- **Click-target data**:
______________________________

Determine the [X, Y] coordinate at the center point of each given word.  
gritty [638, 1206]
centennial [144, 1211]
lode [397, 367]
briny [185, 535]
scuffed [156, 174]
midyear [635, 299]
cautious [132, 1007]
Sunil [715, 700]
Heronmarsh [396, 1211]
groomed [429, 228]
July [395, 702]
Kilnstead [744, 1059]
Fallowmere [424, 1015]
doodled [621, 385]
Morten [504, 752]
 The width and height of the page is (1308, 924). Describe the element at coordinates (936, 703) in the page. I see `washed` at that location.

______________________________

- **What you will do**: Copy the lines above verbatim, beginning at the line that contains "centennial [144, 1211]" and continuing through the line that contains "doodled [621, 385]".

- **Exercise answer**:
centennial [144, 1211]
lode [397, 367]
briny [185, 535]
scuffed [156, 174]
midyear [635, 299]
cautious [132, 1007]
Sunil [715, 700]
Heronmarsh [396, 1211]
groomed [429, 228]
July [395, 702]
Kilnstead [744, 1059]
Fallowmere [424, 1015]
doodled [621, 385]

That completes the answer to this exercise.